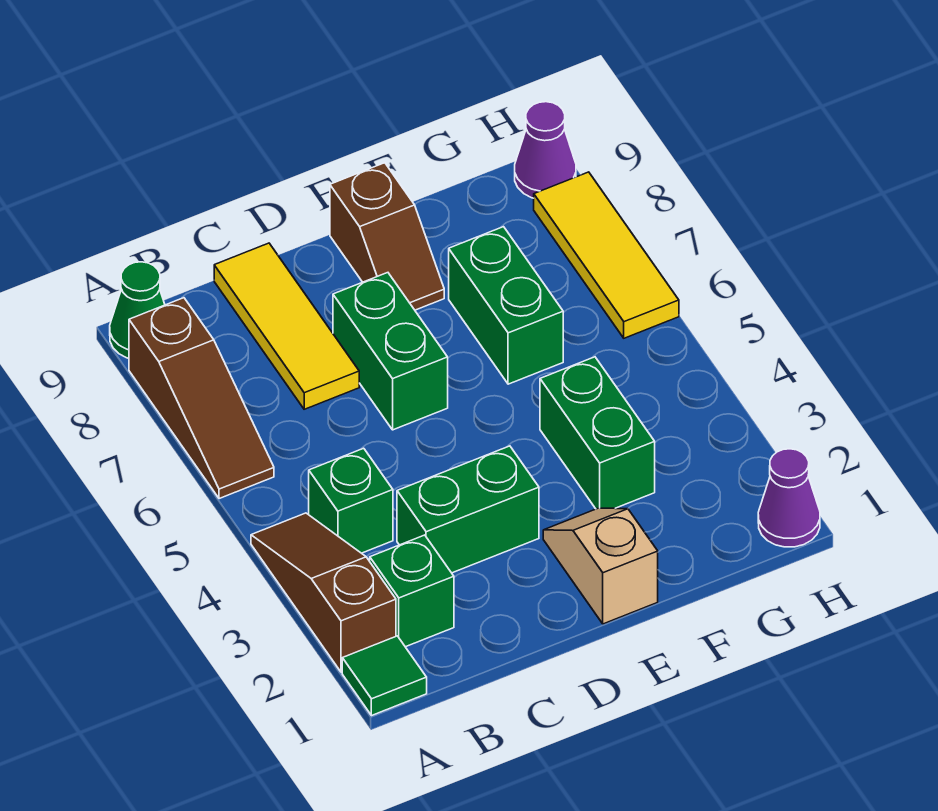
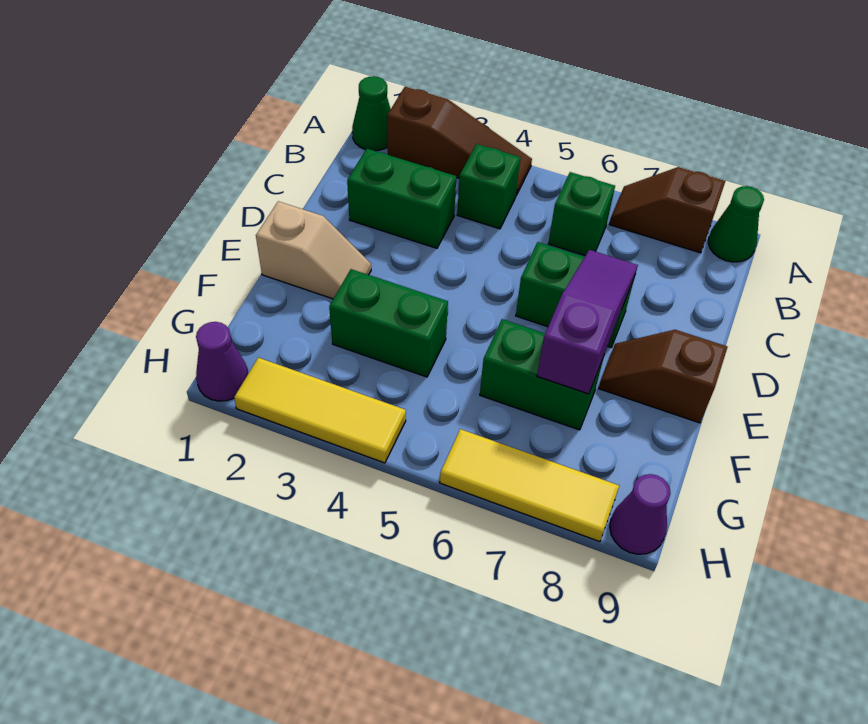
green tile A1 level 1 -> green cone A1 level 1
brown slope A6:A8 level 1 top 8 -> brown slope A7:A8 level 1 top 8
green brick B2 level 1 -> green brick B6 level 1
green brick C3:D3 level 1 -> green brick C2:C3 level 1
yellow tile C7:C9 level 1 -> yellow tile H2:H4 level 1
none -> purple slope D7:F7 level 2 top F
********
### TASK REQUIREMENTS
Every line of the listing is to be retyped exactly; pictures stay out.

### RESPONSE
green tile A1 level 1 -> green cone A1 level 1
brown slope A6:A8 level 1 top 8 -> brown slope A7:A8 level 1 top 8
green brick B2 level 1 -> green brick B6 level 1
green brick C3:D3 level 1 -> green brick C2:C3 level 1
yellow tile C7:C9 level 1 -> yellow tile H2:H4 level 1
none -> purple slope D7:F7 level 2 top F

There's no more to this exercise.